[Stored items]
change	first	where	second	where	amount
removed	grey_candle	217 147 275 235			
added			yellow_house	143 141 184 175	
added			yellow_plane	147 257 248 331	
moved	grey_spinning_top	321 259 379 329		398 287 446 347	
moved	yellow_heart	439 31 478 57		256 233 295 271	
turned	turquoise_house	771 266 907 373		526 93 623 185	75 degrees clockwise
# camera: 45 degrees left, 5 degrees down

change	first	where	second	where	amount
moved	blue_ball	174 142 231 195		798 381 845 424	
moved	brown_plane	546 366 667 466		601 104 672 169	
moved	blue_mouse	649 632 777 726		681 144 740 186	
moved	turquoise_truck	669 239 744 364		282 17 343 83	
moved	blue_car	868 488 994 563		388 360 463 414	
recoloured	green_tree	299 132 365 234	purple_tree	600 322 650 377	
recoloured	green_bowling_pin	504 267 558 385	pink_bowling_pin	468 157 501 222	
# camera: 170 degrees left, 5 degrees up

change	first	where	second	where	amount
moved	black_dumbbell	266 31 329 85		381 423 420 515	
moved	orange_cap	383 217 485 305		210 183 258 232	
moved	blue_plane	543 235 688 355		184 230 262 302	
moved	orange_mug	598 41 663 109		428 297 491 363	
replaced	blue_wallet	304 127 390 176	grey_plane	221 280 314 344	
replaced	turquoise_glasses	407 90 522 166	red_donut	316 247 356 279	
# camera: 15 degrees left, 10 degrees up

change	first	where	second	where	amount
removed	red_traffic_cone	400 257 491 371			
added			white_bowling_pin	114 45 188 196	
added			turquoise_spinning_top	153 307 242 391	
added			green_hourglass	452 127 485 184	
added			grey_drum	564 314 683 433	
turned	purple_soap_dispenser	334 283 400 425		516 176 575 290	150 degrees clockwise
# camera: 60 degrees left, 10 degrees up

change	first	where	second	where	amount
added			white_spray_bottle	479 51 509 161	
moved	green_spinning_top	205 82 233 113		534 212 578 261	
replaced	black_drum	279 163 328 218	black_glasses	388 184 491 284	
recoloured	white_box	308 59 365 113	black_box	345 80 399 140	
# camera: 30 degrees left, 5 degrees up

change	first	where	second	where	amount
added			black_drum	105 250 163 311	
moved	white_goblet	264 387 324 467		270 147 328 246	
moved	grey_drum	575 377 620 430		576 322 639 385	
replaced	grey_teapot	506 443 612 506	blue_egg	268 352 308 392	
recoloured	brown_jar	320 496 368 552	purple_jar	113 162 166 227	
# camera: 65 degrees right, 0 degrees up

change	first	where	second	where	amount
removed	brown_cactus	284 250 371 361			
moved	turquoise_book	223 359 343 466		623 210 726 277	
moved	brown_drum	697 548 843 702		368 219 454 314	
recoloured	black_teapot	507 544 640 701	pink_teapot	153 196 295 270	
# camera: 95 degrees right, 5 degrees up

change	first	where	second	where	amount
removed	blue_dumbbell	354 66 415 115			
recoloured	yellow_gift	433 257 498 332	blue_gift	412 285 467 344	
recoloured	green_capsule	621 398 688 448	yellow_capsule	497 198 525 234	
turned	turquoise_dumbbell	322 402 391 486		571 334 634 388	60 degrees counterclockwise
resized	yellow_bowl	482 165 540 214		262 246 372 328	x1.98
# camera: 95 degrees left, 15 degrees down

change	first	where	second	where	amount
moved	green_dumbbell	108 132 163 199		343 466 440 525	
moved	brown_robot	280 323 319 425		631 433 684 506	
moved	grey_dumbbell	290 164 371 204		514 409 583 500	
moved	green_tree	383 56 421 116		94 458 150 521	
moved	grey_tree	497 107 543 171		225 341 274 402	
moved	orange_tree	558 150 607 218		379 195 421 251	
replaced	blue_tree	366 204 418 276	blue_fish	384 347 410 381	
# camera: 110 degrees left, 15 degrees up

**What needs to be done**.
A full, exact repeat of the entries above is required.

**Response to the task**.
change	first	where	second	where	amount
removed	grey_candle	217 147 275 235			
added			yellow_house	143 141 184 175	
added			yellow_plane	147 257 248 331	
moved	grey_spinning_top	321 259 379 329		398 287 446 347	
moved	yellow_heart	439 31 478 57		256 233 295 271	
turned	turquoise_house	771 266 907 373		526 93 623 185	75 degrees clockwise
# camera: 45 degrees left, 5 degrees down

change	first	where	second	where	amount
moved	blue_ball	174 142 231 195		798 381 845 424	
moved	brown_plane	546 366 667 466		601 104 672 169	
moved	blue_mouse	649 632 777 726		681 144 740 186	
moved	turquoise_truck	669 239 744 364		282 17 343 83	
moved	blue_car	868 488 994 563		388 360 463 414	
recoloured	green_tree	299 132 365 234	purple_tree	600 322 650 377	
recoloured	green_bowling_pin	504 267 558 385	pink_bowling_pin	468 157 501 222	
# camera: 170 degrees left, 5 degrees up

change	first	where	second	where	amount
moved	black_dumbbell	266 31 329 85		381 423 420 515	
moved	orange_cap	383 217 485 305		210 183 258 232	
moved	blue_plane	543 235 688 355		184 230 262 302	
moved	orange_mug	598 41 663 109		428 297 491 363	
replaced	blue_wallet	304 127 390 176	grey_plane	221 280 314 344	
replaced	turquoise_glasses	407 90 522 166	red_donut	316 247 356 279	
# camera: 15 degrees left, 10 degrees up

change	first	where	second	where	amount
removed	red_traffic_cone	400 257 491 371			
added			white_bowling_pin	114 45 188 196	
added			turquoise_spinning_top	153 307 242 391	
added			green_hourglass	452 127 485 184	
added			grey_drum	564 314 683 433	
turned	purple_soap_dispenser	334 283 400 425		516 176 575 290	150 degrees clockwise
# camera: 60 degrees left, 10 degrees up

change	first	where	second	where	amount
added			white_spray_bottle	479 51 509 161	
moved	green_spinning_top	205 82 233 113		534 212 578 261	
replaced	black_drum	279 163 328 218	black_glasses	388 184 491 284	
recoloured	white_box	308 59 365 113	black_box	345 80 399 140	
# camera: 30 degrees left, 5 degrees up

change	first	where	second	where	amount
added			black_drum	105 250 163 311	
moved	white_goblet	264 387 324 467		270 147 328 246	
moved	grey_drum	575 377 620 430		576 322 639 385	
replaced	grey_teapot	506 443 612 506	blue_egg	268 352 308 392	
recoloured	brown_jar	320 496 368 552	purple_jar	113 162 166 227	
# camera: 65 degrees right, 0 degrees up

change	first	where	second	where	amount
removed	brown_cactus	284 250 371 361			
moved	turquoise_book	223 359 343 466		623 210 726 277	
moved	brown_drum	697 548 843 702		368 219 454 314	
recoloured	black_teapot	507 544 640 701	pink_teapot	153 196 295 270	
# camera: 95 degrees right, 5 degrees up

change	first	where	second	where	amount
removed	blue_dumbbell	354 66 415 115			
recoloured	yellow_gift	433 257 498 332	blue_gift	412 285 467 344	
recoloured	green_capsule	621 398 688 448	yellow_capsule	497 198 525 234	
turned	turquoise_dumbbell	322 402 391 486		571 334 634 388	60 degrees counterclockwise
resized	yellow_bowl	482 165 540 214		262 246 372 328	x1.98
# camera: 95 degrees left, 15 degrees down

change	first	where	second	where	amount
moved	green_dumbbell	108 132 163 199		343 466 440 525	
moved	brown_robot	280 323 319 425		631 433 684 506	
moved	grey_dumbbell	290 164 371 204		514 409 583 500	
moved	green_tree	383 56 421 116		94 458 150 521	
moved	grey_tree	497 107 543 171		225 341 274 402	
moved	orange_tree	558 150 607 218		379 195 421 251	
replaced	blue_tree	366 204 418 276	blue_fish	384 347 410 381	
# camera: 110 degrees left, 15 degrees up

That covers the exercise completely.